Exercise |
Format the records below as a JSON list of strings, with one string per line and blank lines omitted.

(Spatial grounding data)
- Opening Delimiter -
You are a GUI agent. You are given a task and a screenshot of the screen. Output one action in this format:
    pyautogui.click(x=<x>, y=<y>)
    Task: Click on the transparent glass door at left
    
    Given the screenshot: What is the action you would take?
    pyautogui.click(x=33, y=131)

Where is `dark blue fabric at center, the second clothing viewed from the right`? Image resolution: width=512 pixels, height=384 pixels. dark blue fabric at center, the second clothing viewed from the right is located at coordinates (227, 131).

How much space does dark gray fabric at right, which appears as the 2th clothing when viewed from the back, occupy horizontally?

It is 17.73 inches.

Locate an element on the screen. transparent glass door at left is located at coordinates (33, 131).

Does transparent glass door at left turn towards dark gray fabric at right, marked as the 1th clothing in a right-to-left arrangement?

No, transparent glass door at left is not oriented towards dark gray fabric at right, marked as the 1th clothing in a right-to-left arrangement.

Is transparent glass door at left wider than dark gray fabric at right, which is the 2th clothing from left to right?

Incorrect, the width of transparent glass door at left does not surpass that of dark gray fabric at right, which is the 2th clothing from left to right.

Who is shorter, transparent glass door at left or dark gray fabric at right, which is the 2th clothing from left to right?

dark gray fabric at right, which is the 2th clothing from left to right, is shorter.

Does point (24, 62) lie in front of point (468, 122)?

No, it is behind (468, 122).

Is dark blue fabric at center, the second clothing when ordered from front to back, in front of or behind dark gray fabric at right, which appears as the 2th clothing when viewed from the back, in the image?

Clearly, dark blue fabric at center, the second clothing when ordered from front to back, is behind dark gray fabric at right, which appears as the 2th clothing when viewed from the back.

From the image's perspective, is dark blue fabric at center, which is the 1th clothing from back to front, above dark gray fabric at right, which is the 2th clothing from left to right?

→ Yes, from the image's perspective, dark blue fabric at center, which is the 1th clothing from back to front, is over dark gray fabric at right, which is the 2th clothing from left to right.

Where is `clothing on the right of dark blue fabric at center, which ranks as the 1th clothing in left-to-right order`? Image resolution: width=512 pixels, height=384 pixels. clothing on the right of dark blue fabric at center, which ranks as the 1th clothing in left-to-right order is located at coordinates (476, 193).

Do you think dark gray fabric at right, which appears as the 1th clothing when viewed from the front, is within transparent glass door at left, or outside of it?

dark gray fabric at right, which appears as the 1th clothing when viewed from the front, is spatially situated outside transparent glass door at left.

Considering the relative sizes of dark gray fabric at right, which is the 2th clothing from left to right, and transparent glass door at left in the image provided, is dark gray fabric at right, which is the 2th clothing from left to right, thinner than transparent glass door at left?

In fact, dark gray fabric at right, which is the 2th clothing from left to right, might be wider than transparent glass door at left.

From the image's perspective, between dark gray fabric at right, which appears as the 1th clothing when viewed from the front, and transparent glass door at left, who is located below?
- Closing Delimiter -
Output of the exercise |
[
  "You are a GUI agent. You are given a task and a screenshot of the screen. Output one action in this format:",
  "    pyautogui.click(x=<x>, y=<y>)",
  "    Task: Click on the transparent glass door at left",
  "    Given the screenshot: What is the action you would take?",
  "    pyautogui.click(x=33, y=131)",
  "Where is `dark blue fabric at center, the second clothing viewed from the right`? Image resolution: width=512 pixels, height=384 pixels. dark blue fabric at center, the second clothing viewed from the right is located at coordinates (227, 131).",
  "How much space does dark gray fabric at right, which appears as the 2th clothing when viewed from the back, occupy horizontally?",
  "It is 17.73 inches.",
  "Locate an element on the screen. transparent glass door at left is located at coordinates (33, 131).",
  "Does transparent glass door at left turn towards dark gray fabric at right, marked as the 1th clothing in a right-to-left arrangement?",
  "No, transparent glass door at left is not oriented towards dark gray fabric at right, marked as the 1th clothing in a right-to-left arrangement.",
  "Is transparent glass door at left wider than dark gray fabric at right, which is the 2th clothing from left to right?",
  "Incorrect, the width of transparent glass door at left does not surpass that of dark gray fabric at right, which is the 2th clothing from left to right.",
  "Who is shorter, transparent glass door at left or dark gray fabric at right, which is the 2th clothing from left to right?",
  "dark gray fabric at right, which is the 2th clothing from left to right, is shorter.",
  "Does point (24, 62) lie in front of point (468, 122)?",
  "No, it is behind (468, 122).",
  "Is dark blue fabric at center, the second clothing when ordered from front to back, in front of or behind dark gray fabric at right, which appears as the 2th clothing when viewed from the back, in the image?",
  "Clearly, dark blue fabric at center, the second clothing when ordered from front to back, is behind dark gray fabric at right, which appears as the 2th clothing when viewed from the back.",
  "From the image's perspective, is dark blue fabric at center, which is the 1th clothing from back to front, above dark gray fabric at right, which is the 2th clothing from left to right?",
  "→ Yes, from the image's perspective, dark blue fabric at center, which is the 1th clothing from back to front, is over dark gray fabric at right, which is the 2th clothing from left to right.",
  "Where is `clothing on the right of dark blue fabric at center, which ranks as the 1th clothing in left-to-right order`? Image resolution: width=512 pixels, height=384 pixels. clothing on the right of dark blue fabric at center, which ranks as the 1th clothing in left-to-right order is located at coordinates (476, 193).",
  "Do you think dark gray fabric at right, which appears as the 1th clothing when viewed from the front, is within transparent glass door at left, or outside of it?",
  "dark gray fabric at right, which appears as the 1th clothing when viewed from the front, is spatially situated outside transparent glass door at left.",
  "Considering the relative sizes of dark gray fabric at right, which is the 2th clothing from left to right, and transparent glass door at left in the image provided, is dark gray fabric at right, which is the 2th clothing from left to right, thinner than transparent glass door at left?",
  "In fact, dark gray fabric at right, which is the 2th clothing from left to right, might be wider than transparent glass door at left.",
  "From the image's perspective, between dark gray fabric at right, which appears as the 1th clothing when viewed from the front, and transparent glass door at left, who is located below?"
]